WHAT YOU ARE ASKED TO DO
Only the text belongs in the copy: retype each record exactly as it appears.

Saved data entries
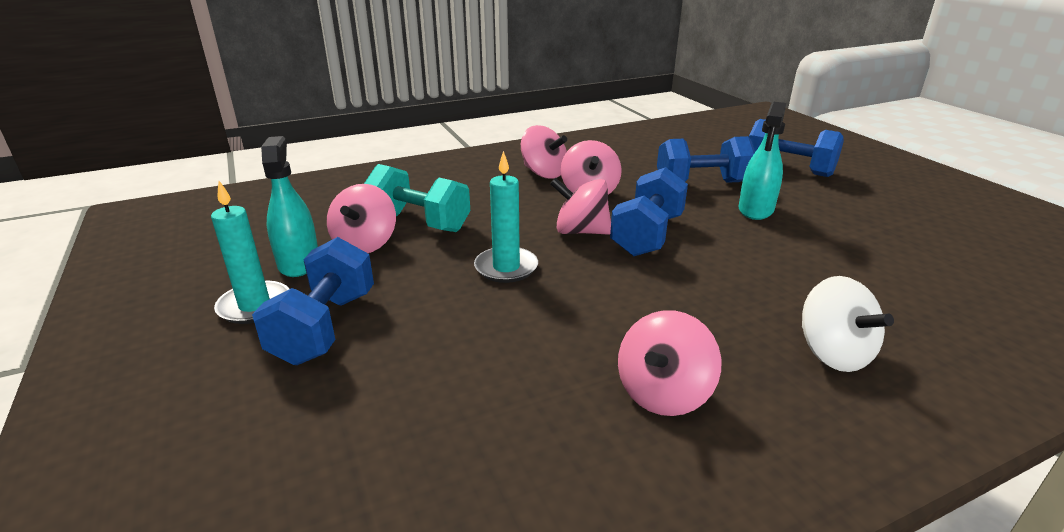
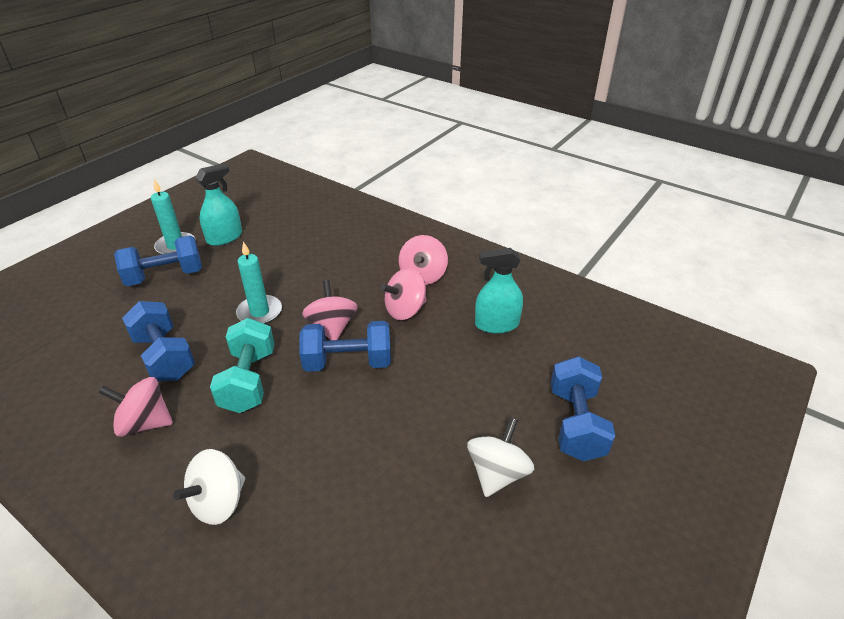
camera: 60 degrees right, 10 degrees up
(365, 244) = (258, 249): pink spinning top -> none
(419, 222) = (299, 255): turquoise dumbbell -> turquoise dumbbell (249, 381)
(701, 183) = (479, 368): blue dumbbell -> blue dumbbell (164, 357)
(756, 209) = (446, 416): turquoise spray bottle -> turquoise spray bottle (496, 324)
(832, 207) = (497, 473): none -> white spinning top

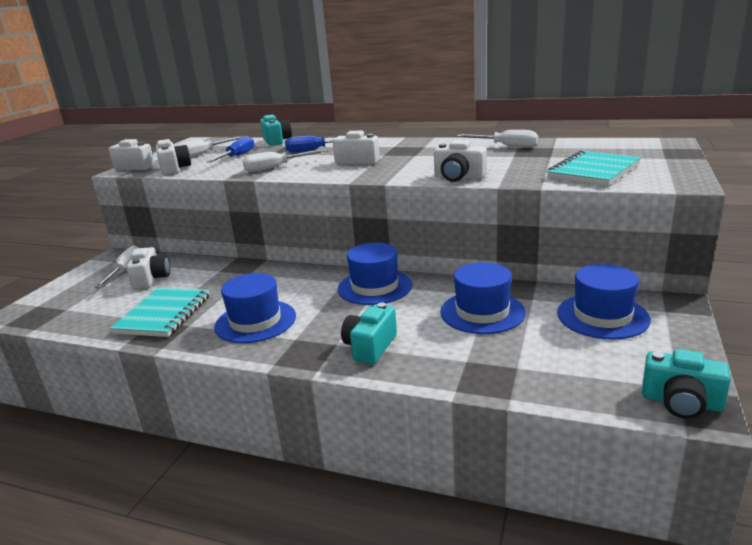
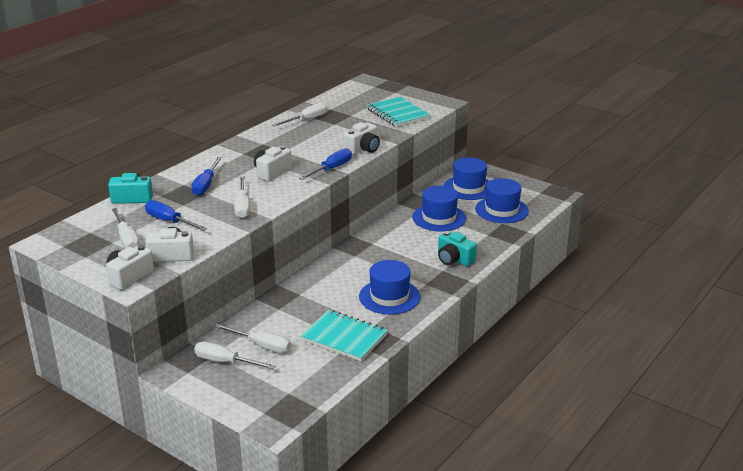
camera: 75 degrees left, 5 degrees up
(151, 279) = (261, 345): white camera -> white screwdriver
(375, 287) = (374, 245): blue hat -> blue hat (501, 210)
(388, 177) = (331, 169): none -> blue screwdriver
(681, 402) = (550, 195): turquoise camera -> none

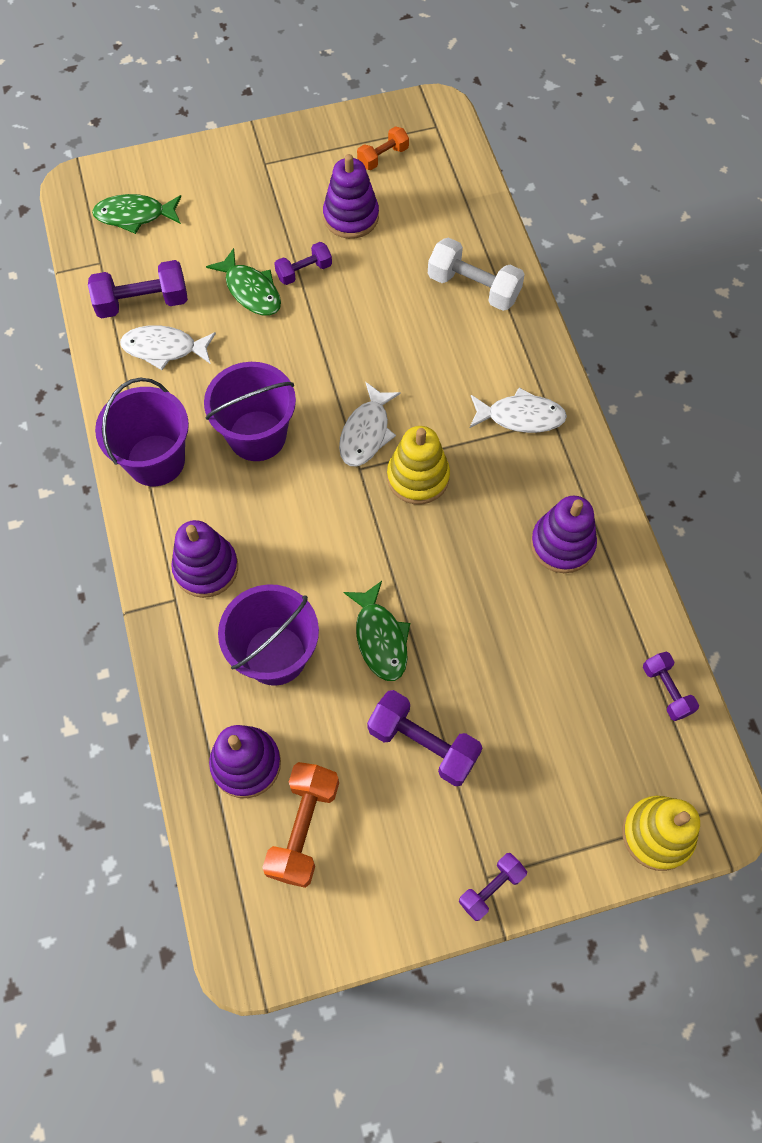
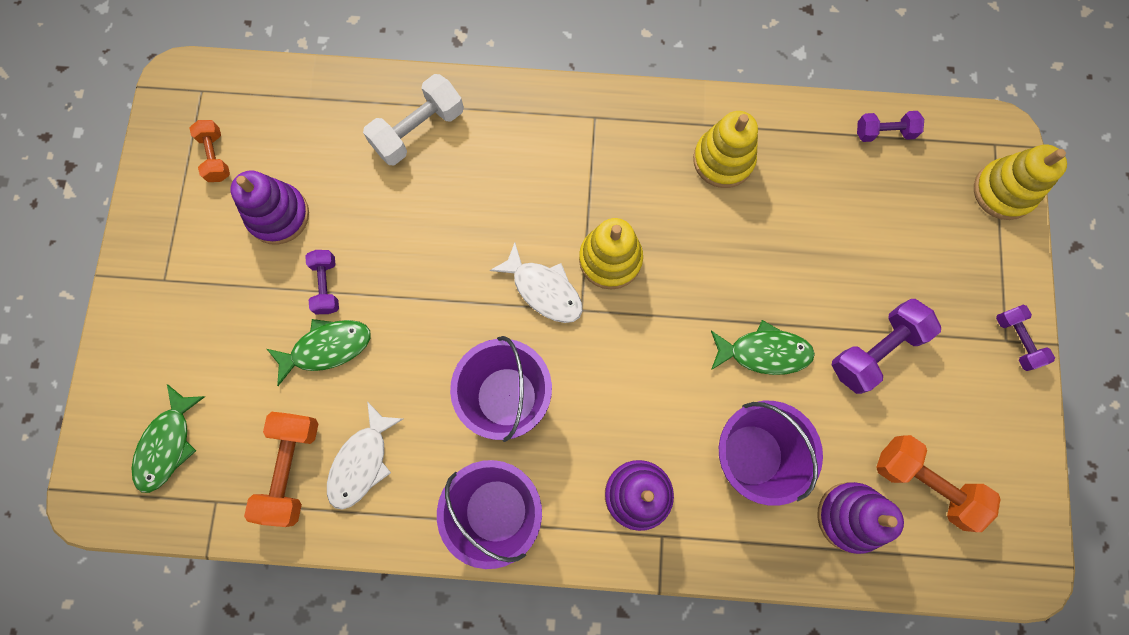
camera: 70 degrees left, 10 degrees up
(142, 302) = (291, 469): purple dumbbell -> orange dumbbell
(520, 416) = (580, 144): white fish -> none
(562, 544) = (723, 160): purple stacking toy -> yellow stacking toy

SOLUTION TO THIS TASK
camera: 60 degrees right, 10 degrees up
(365, 244) = (258, 249): pink spinning top -> none
(419, 222) = (299, 255): turquoise dumbbell -> turquoise dumbbell (249, 381)
(701, 183) = (479, 368): blue dumbbell -> blue dumbbell (164, 357)
(756, 209) = (446, 416): turquoise spray bottle -> turquoise spray bottle (496, 324)
(832, 207) = (497, 473): none -> white spinning top

camera: 75 degrees left, 5 degrees up
(151, 279) = (261, 345): white camera -> white screwdriver
(375, 287) = (374, 245): blue hat -> blue hat (501, 210)
(388, 177) = (331, 169): none -> blue screwdriver
(681, 402) = (550, 195): turquoise camera -> none

camera: 70 degrees left, 10 degrees up
(142, 302) = (291, 469): purple dumbbell -> orange dumbbell
(520, 416) = (580, 144): white fish -> none
(562, 544) = (723, 160): purple stacking toy -> yellow stacking toy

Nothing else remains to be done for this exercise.